**Task to carry out**
Print a faithful copy of the data below, word for word, with the pictures left out.

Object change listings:

# # #

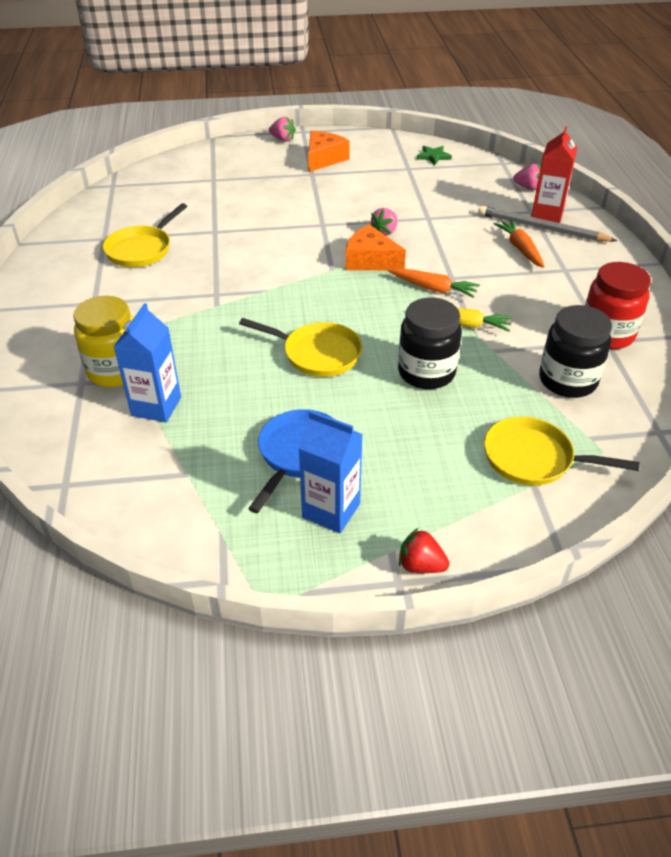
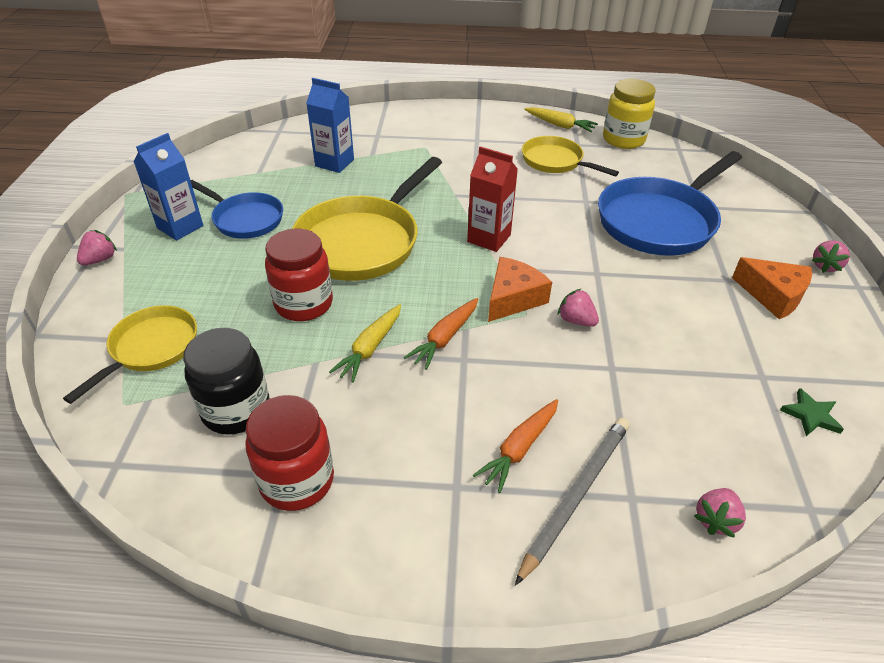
camera: 100 degrees right, 0 degrees up
(59, 250) = (559, 125): none -> yellow carrot
(116, 370) = (384, 148): yellow jar -> yellow jar (623, 139)
(240, 197) = (659, 221): none -> blue pan
(317, 354) = (362, 242): yellow pan -> yellow pan, size x1.71
(421, 565) = (100, 259): red strawberry -> pink strawberry
(426, 373) = (304, 304): black jar -> red jar
(520, 249) = (519, 449): orange carrot -> orange carrot turned 135 degrees clockwise
(547, 214) = (621, 518): red carton -> red carton (489, 238)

# # #

**Response to the exercise**
camera: 100 degrees right, 0 degrees up
(59, 250) = (559, 125): none -> yellow carrot
(116, 370) = (384, 148): yellow jar -> yellow jar (623, 139)
(240, 197) = (659, 221): none -> blue pan
(317, 354) = (362, 242): yellow pan -> yellow pan, size x1.71
(421, 565) = (100, 259): red strawberry -> pink strawberry
(426, 373) = (304, 304): black jar -> red jar
(520, 249) = (519, 449): orange carrot -> orange carrot turned 135 degrees clockwise
(547, 214) = (621, 518): red carton -> red carton (489, 238)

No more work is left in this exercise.